What you need to do
Could you copy every line from the material below in which "RADIO" appears?

Given records
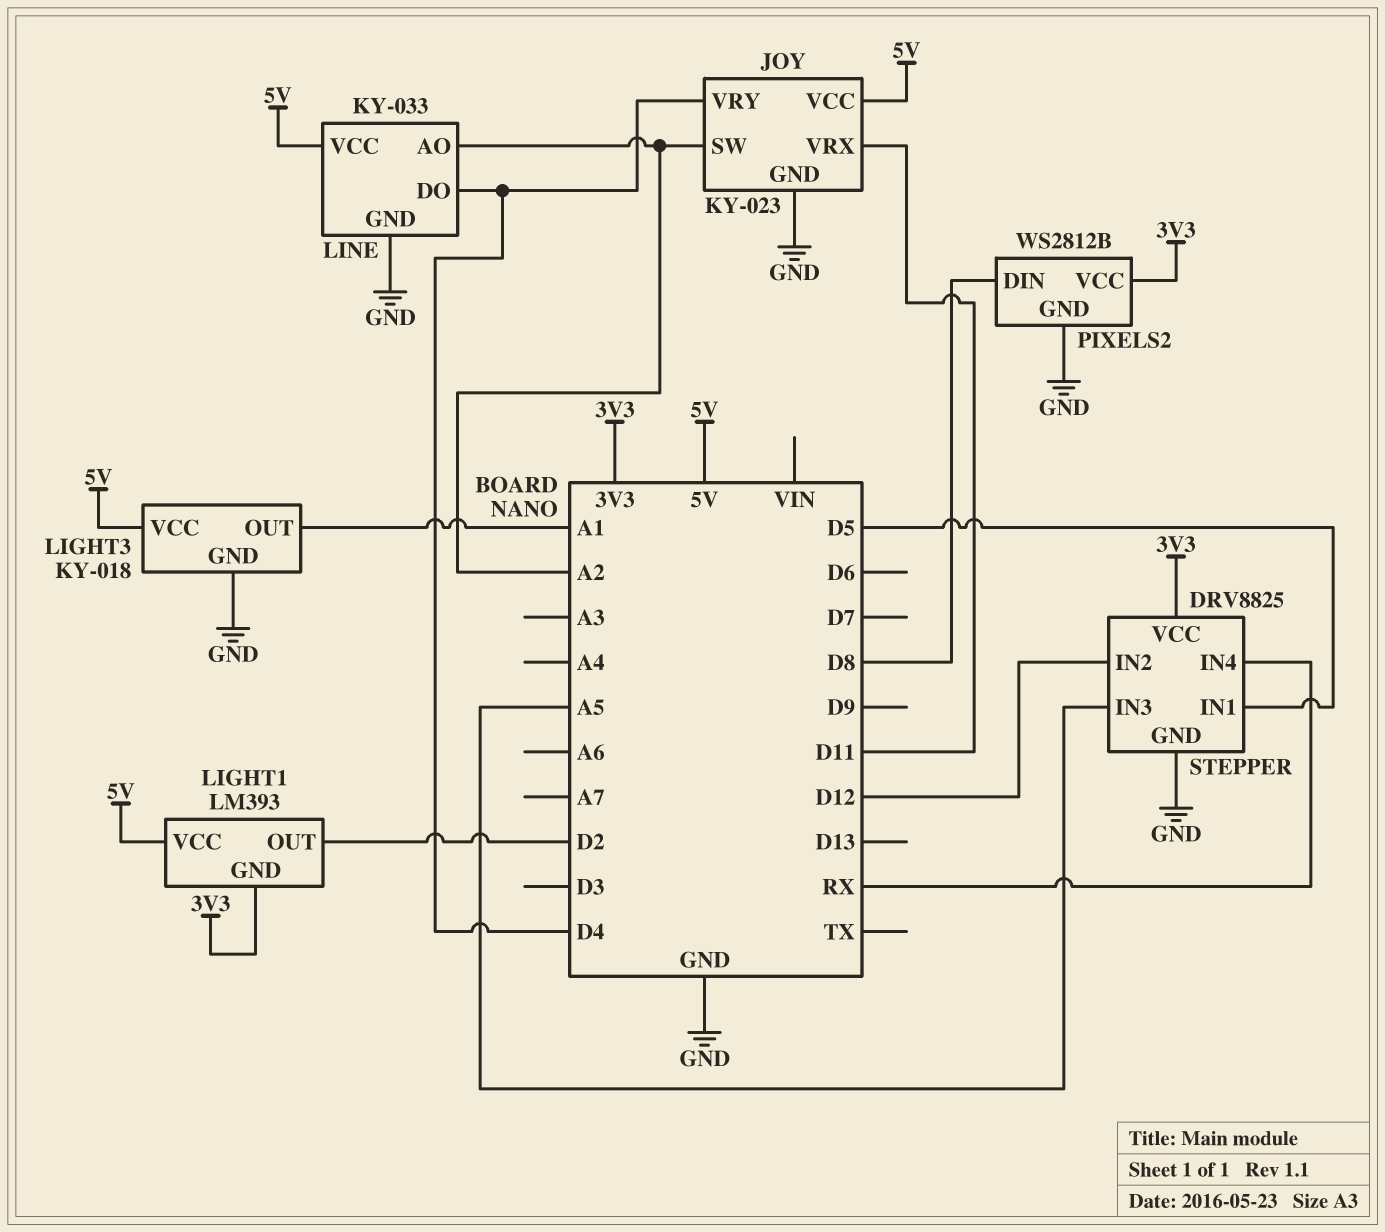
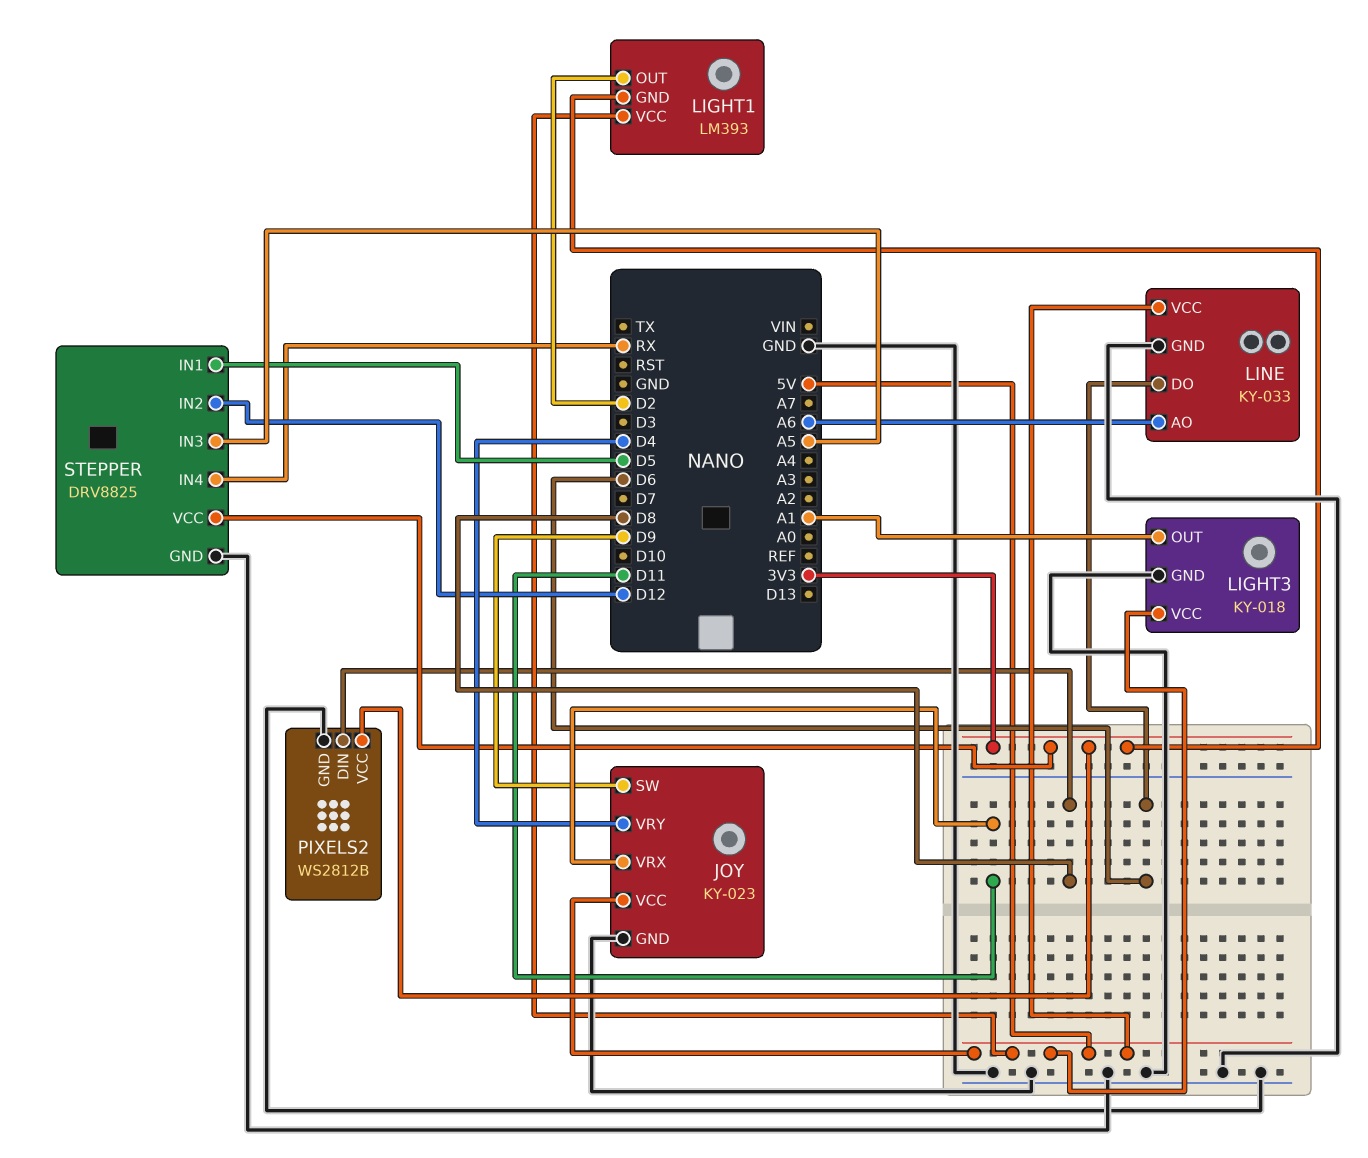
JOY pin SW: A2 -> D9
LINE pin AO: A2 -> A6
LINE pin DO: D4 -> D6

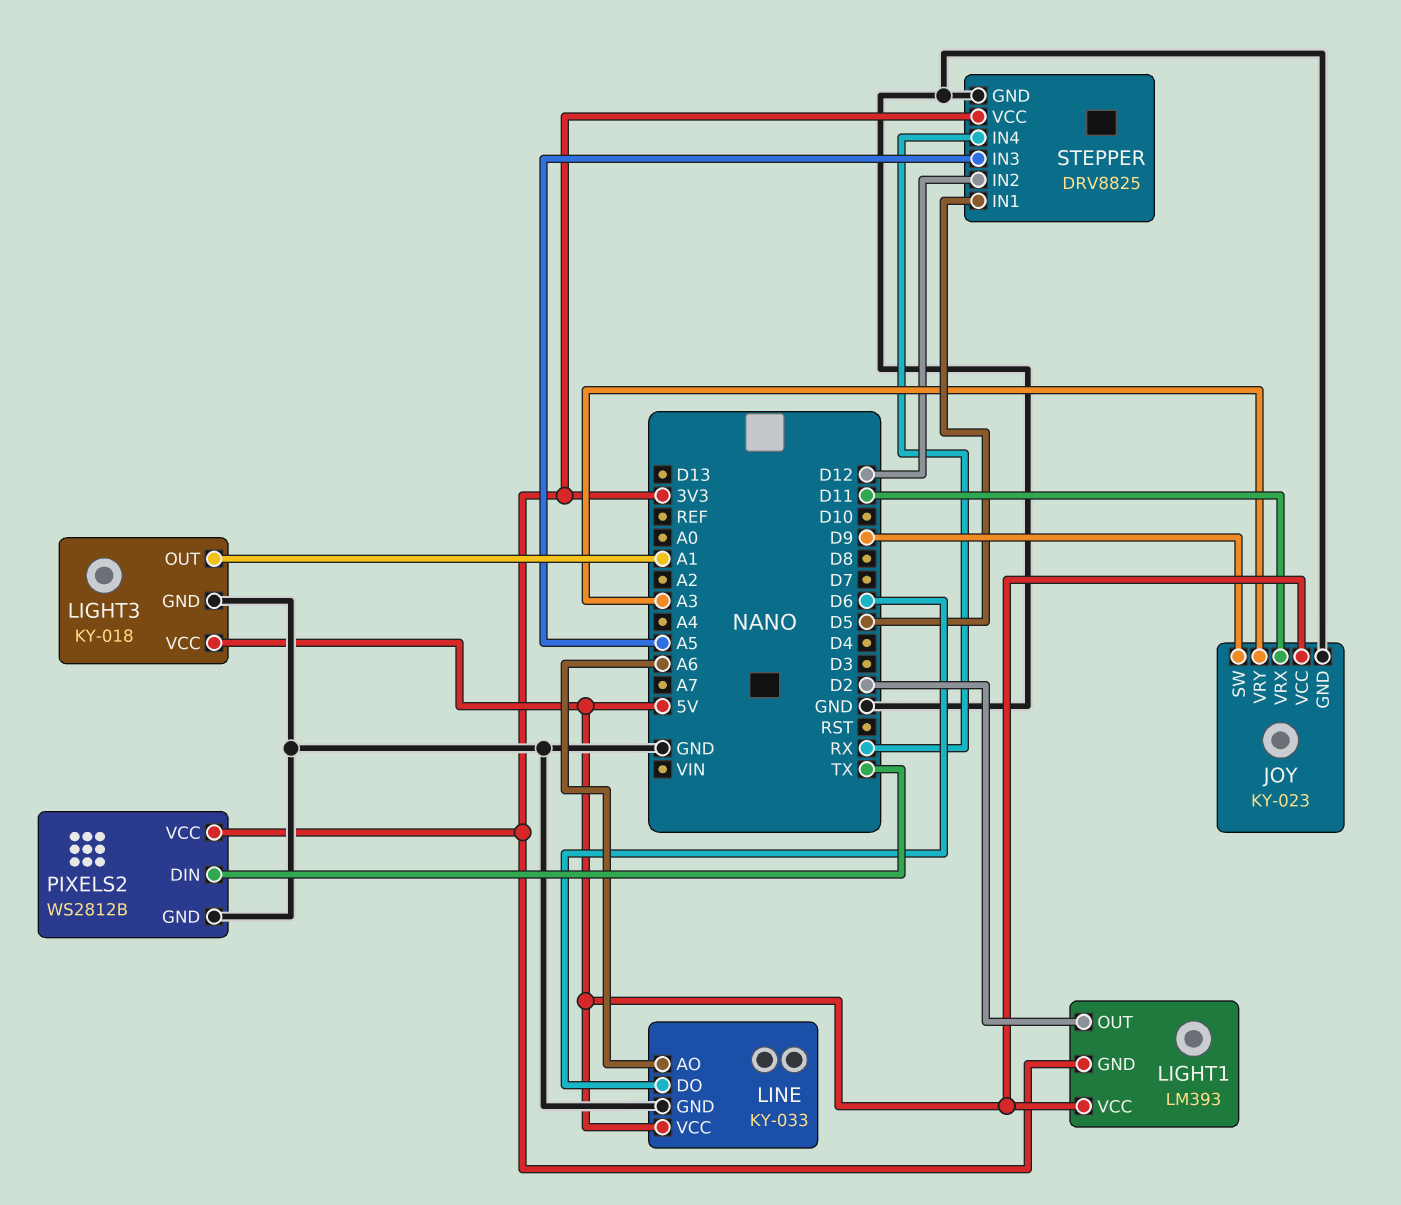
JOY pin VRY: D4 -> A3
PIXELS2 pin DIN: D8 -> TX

...

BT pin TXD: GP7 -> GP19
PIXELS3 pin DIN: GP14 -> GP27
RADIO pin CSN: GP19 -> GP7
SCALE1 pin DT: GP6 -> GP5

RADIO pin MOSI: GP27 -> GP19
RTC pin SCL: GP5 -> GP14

Exercise output
RADIO pin CSN: GP19 -> GP7
RADIO pin MOSI: GP27 -> GP19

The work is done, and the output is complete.